[Your objective]
For the data that follows, report how many lines contain the word "none", and nothing else.

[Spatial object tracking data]
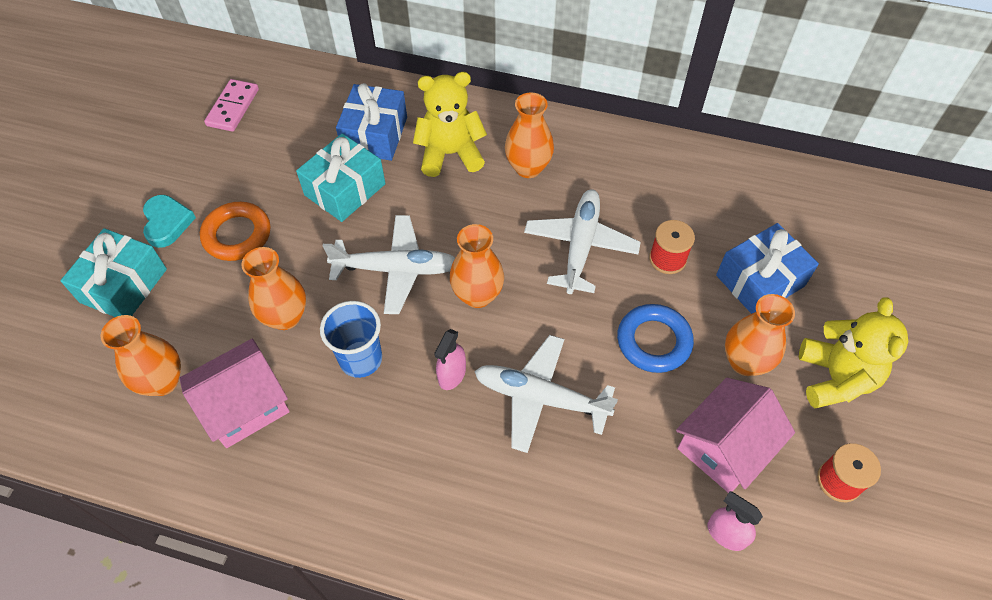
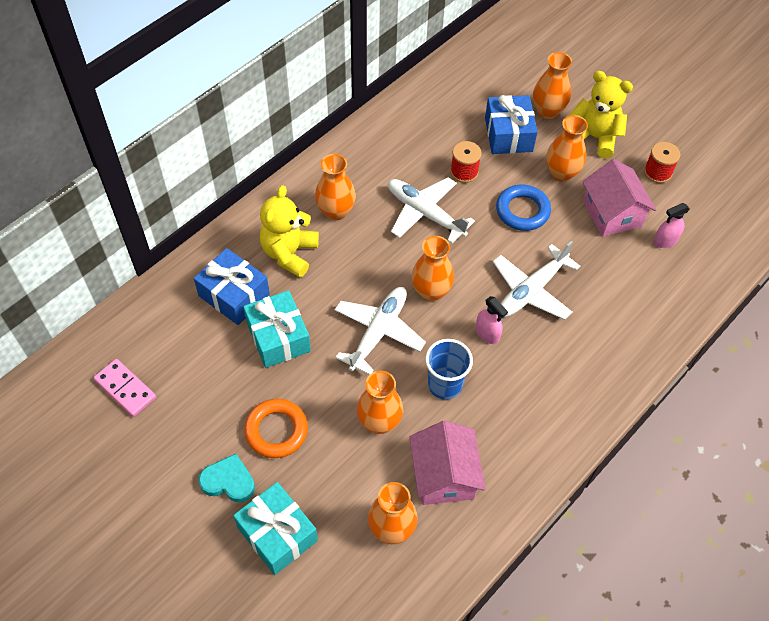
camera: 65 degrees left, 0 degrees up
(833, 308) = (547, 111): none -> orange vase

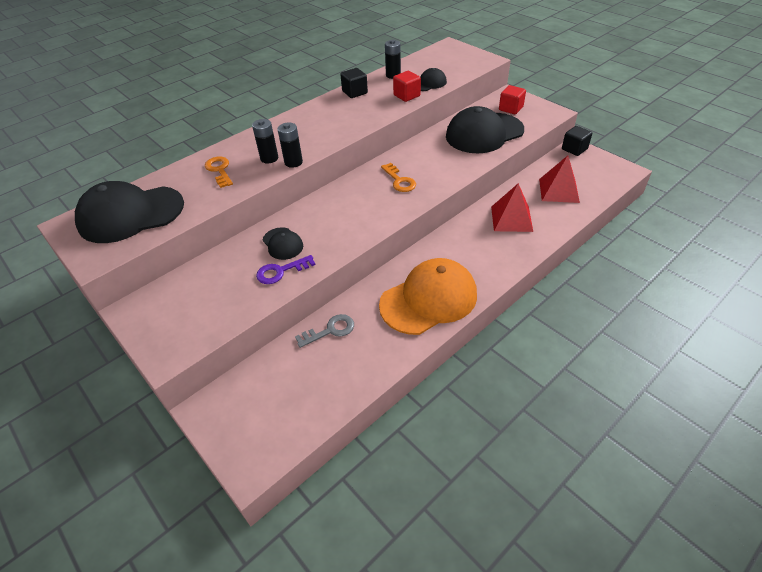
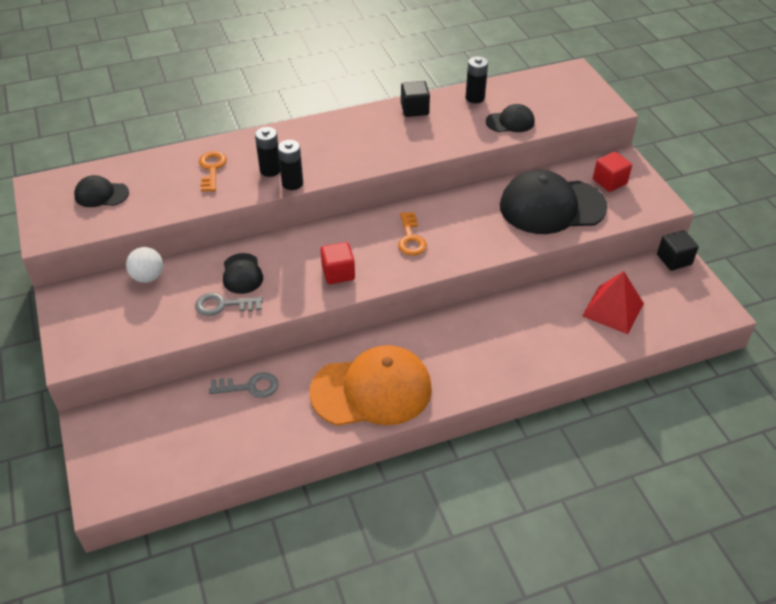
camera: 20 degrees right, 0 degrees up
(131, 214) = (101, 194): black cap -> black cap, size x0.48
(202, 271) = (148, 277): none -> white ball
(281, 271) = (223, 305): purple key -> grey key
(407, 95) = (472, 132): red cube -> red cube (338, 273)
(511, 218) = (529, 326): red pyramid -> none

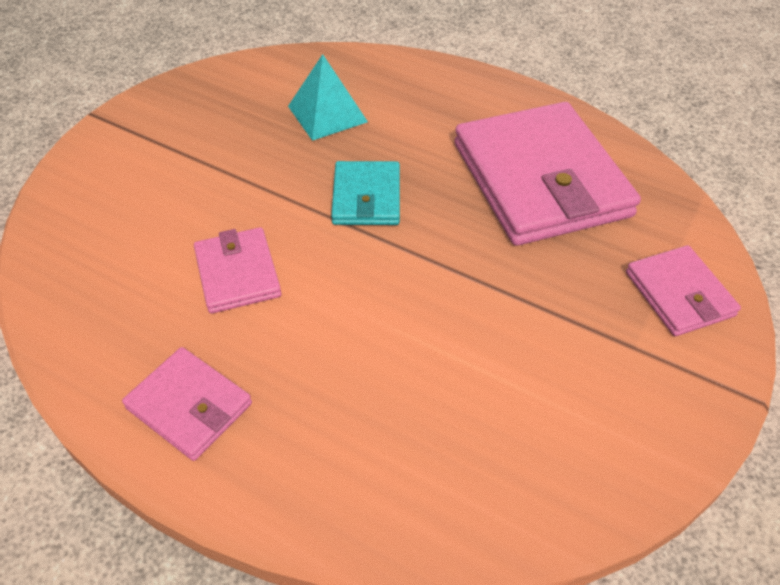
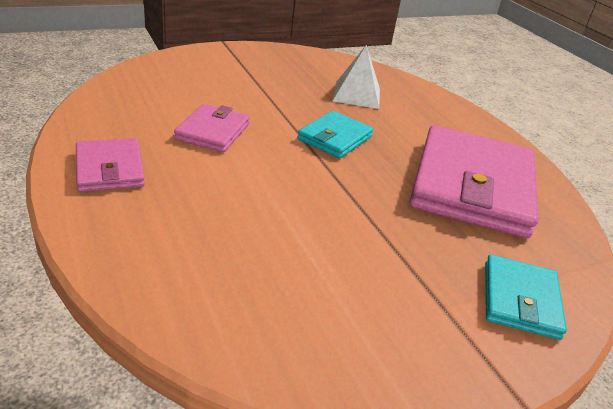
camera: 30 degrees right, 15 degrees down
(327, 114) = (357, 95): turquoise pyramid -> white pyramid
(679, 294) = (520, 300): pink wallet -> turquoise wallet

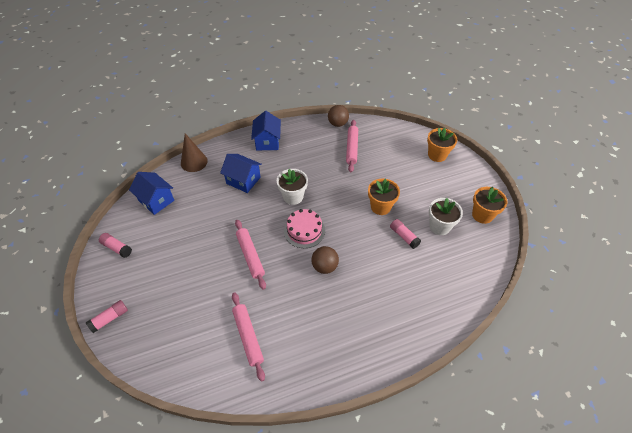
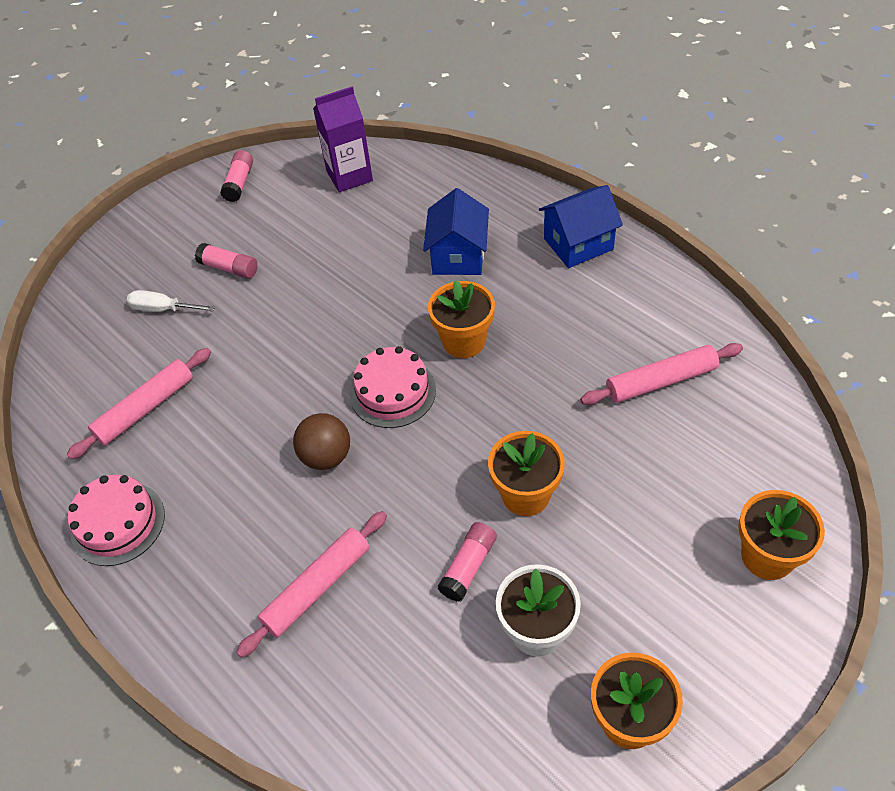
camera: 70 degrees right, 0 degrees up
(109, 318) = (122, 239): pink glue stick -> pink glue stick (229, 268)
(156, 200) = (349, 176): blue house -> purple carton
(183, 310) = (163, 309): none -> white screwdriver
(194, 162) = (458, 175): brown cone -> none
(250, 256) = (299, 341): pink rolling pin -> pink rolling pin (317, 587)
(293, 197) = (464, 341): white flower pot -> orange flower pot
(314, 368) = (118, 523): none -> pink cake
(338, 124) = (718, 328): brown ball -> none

[Final answer]
7